Dataset excerpt
■ ■ ■ ■ ■ ■ ■
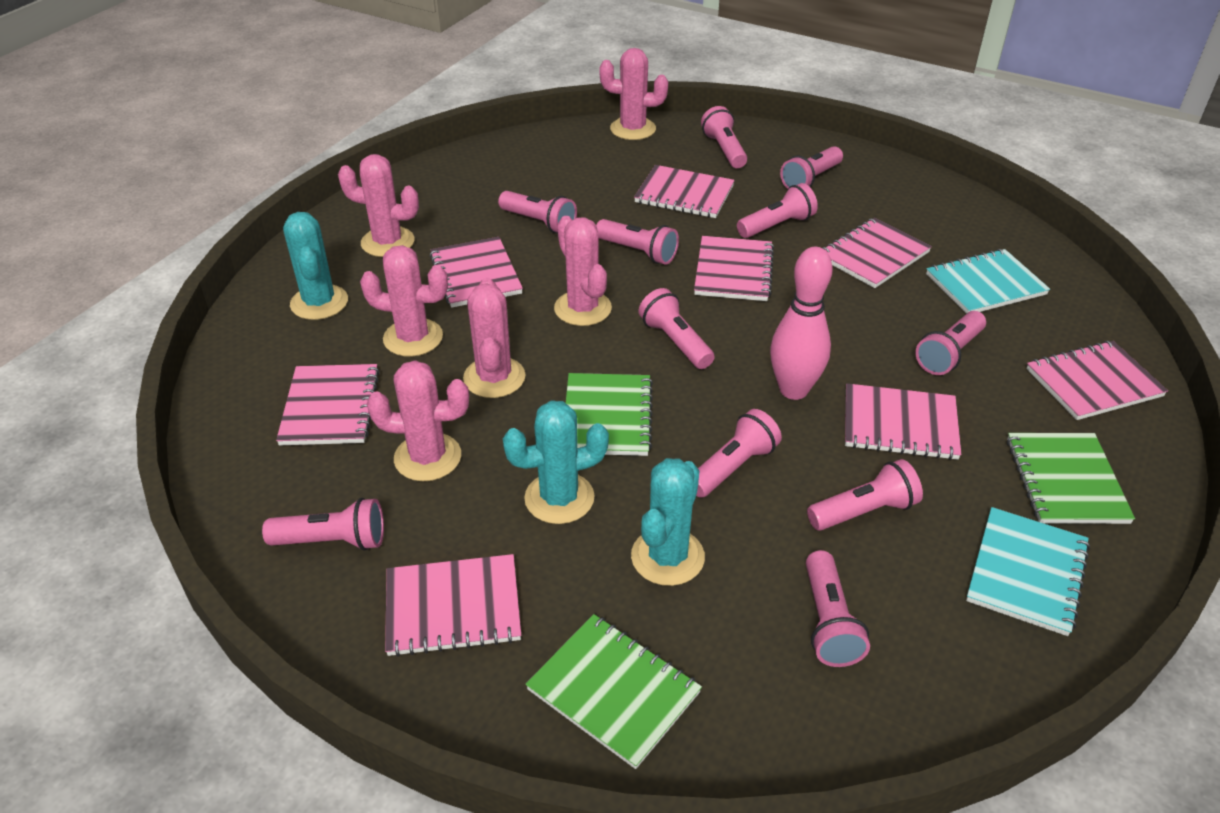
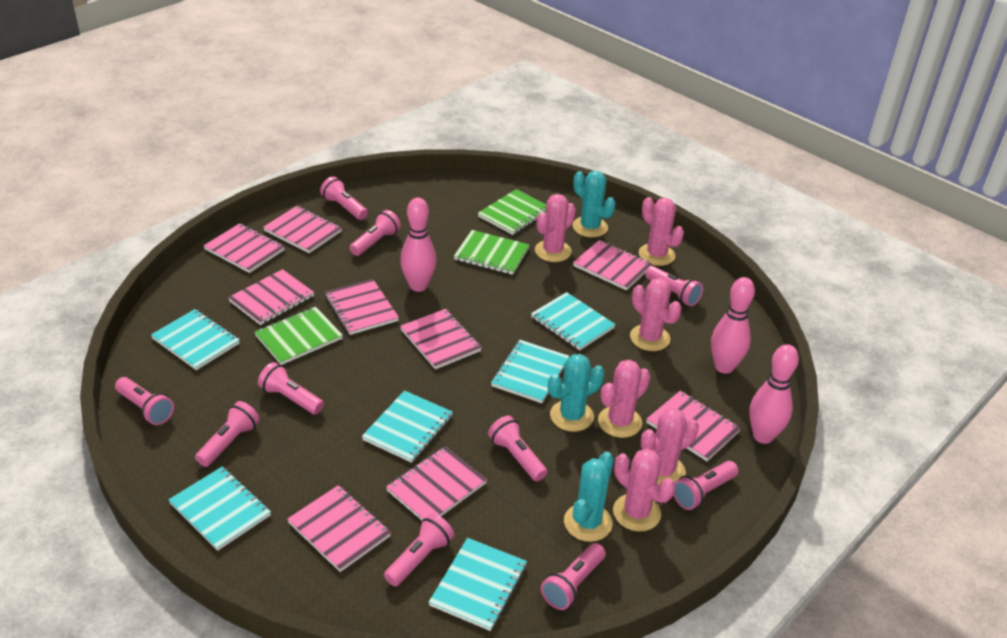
pink bowling pin: 1 -> 3
pink flashlight: 11 -> 10
pink notebook: 8 -> 9
turquoise notebook: 2 -> 6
■ ■ ■ ■ ■ ■ ■
What you have to do
For your answer, write out the data exactly and drop every picture.

Answer for the task
pink bowling pin: 1 -> 3
pink flashlight: 11 -> 10
pink notebook: 8 -> 9
turquoise notebook: 2 -> 6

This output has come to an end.